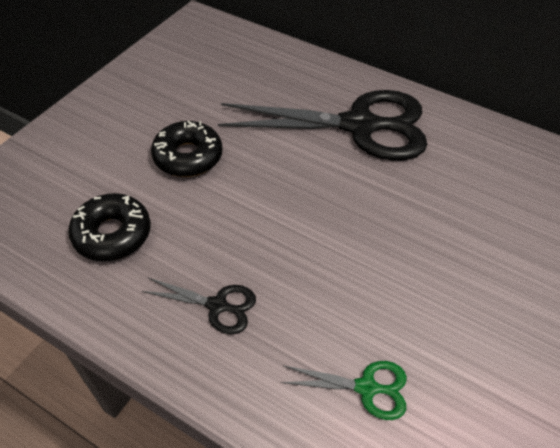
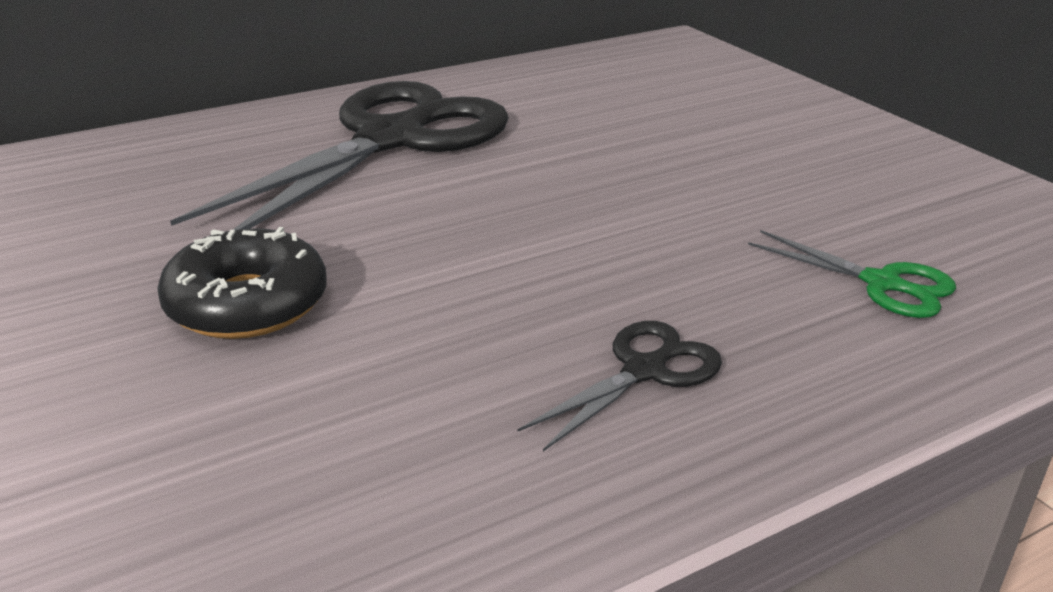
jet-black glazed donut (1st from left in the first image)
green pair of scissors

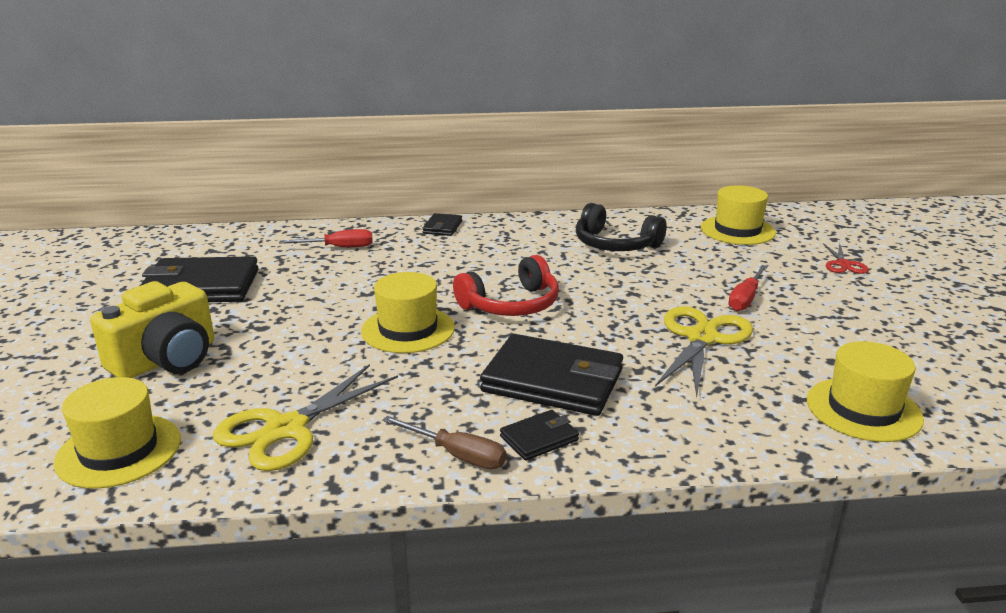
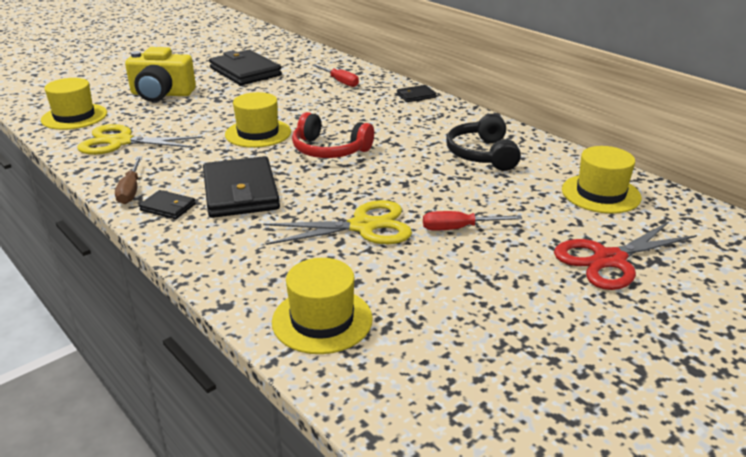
scarlet pair of scissors

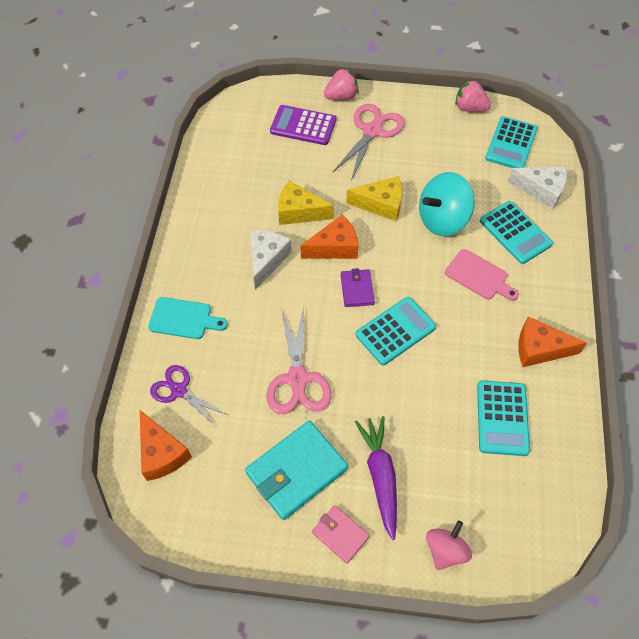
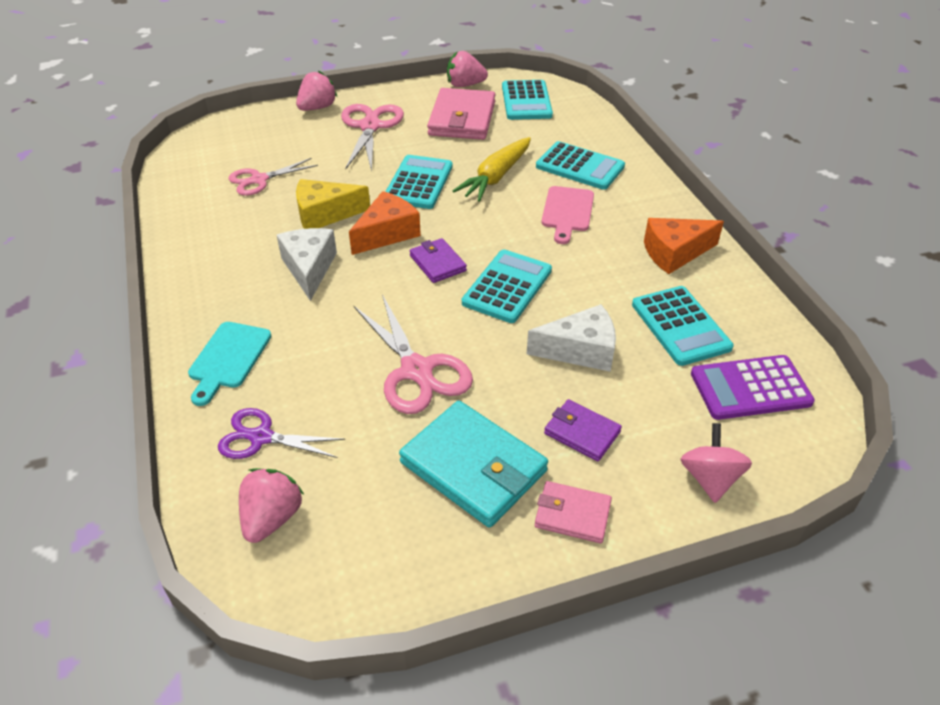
violet adding machine
snow-white cheese wedge (2nd from left)
golden toy carrot
aqua adding machine (1st from left)
rosy bread board
aqua bread board
rosy toy strawberry (1st from left)
violet wallet (2nd from left)
aqua wallet
rosy wallet (1st from left)
rosy pair of scissors (1st from left)

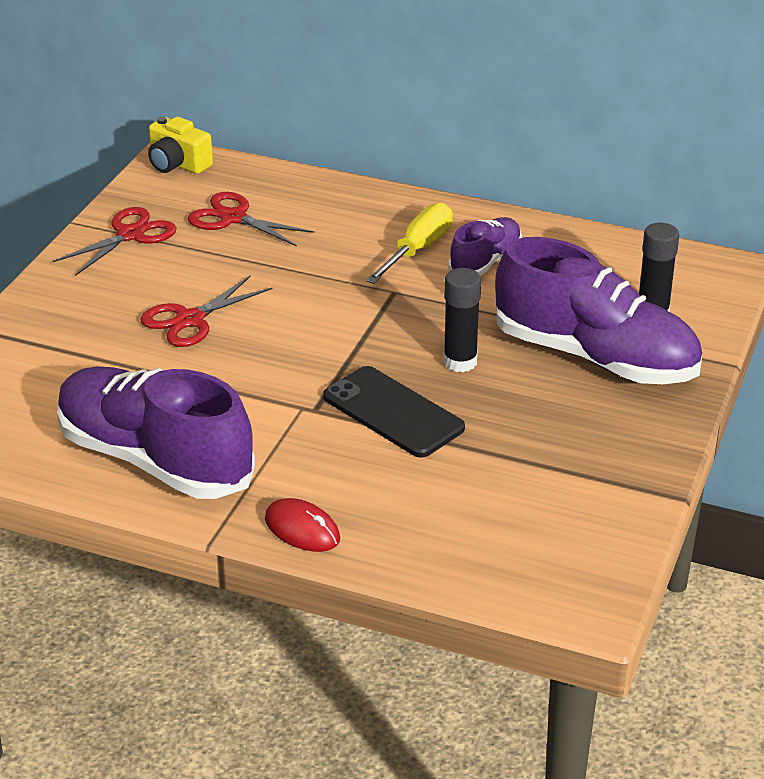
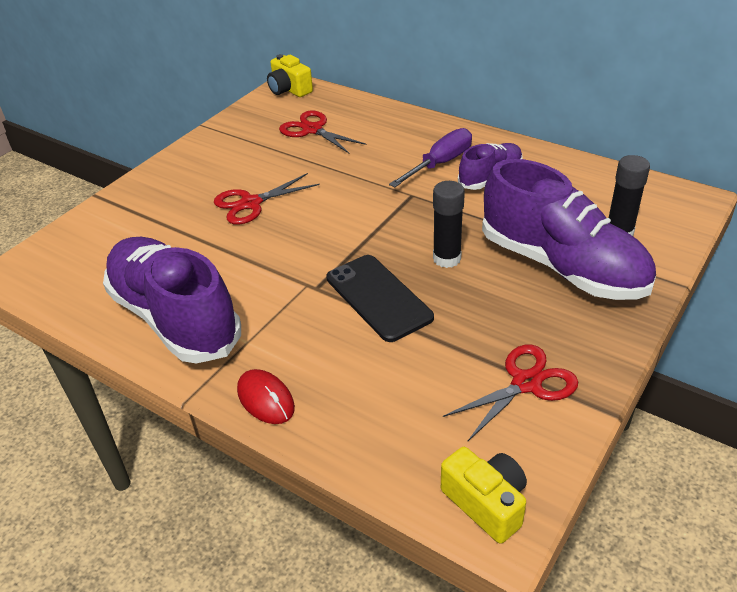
violet screwdriver
scarlet pair of scissors (3rd from left)
golden compact camera (2nd from left)

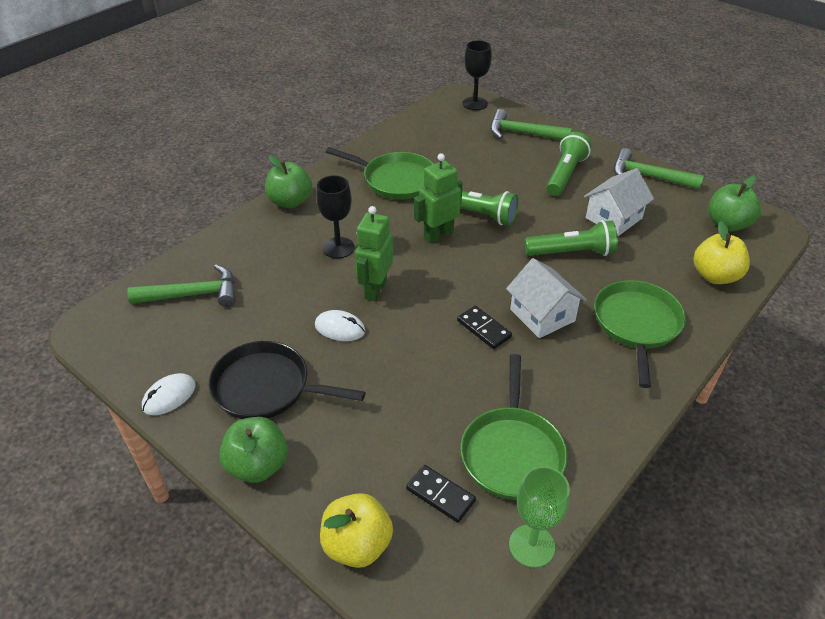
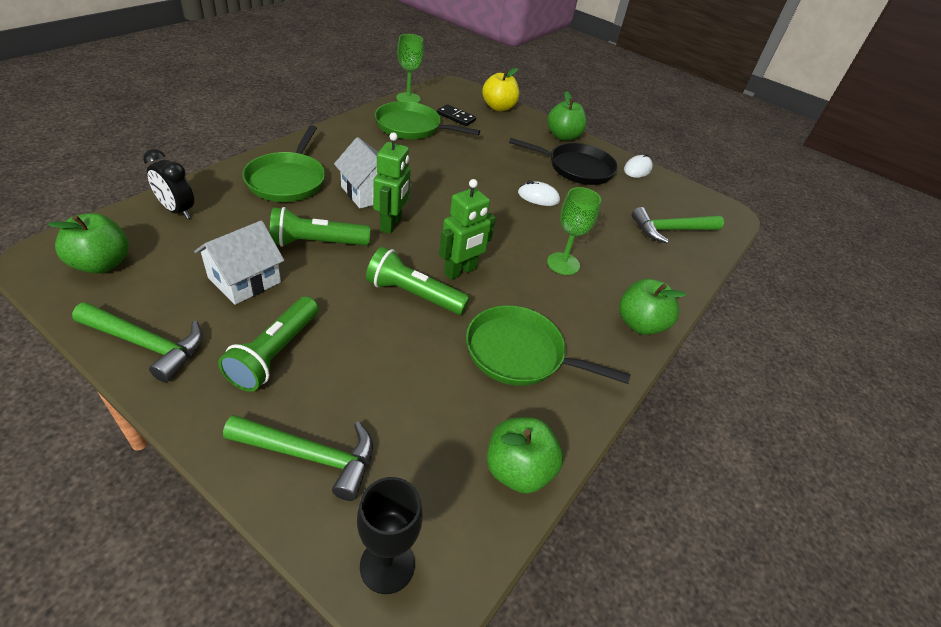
green wine glass (2nd from left)
green toy robot (1st from left)
jet-black clock
jet-black domino tile (2nd from left in the first image)
green pan (2nd from left)
green apple (2nd from left)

------

Work instructions -> Find the line that contains "rosy pair of scissors (1st from left)", then write out that line and every line after it through the end of the records, exactly. Leave the pictures out.

Answer box ->
rosy pair of scissors (1st from left)

violet screwdriver
scarlet pair of scissors (3rd from left)
golden compact camera (2nd from left)

green wine glass (2nd from left)
green toy robot (1st from left)
jet-black clock
jet-black domino tile (2nd from left in the first image)
green pan (2nd from left)
green apple (2nd from left)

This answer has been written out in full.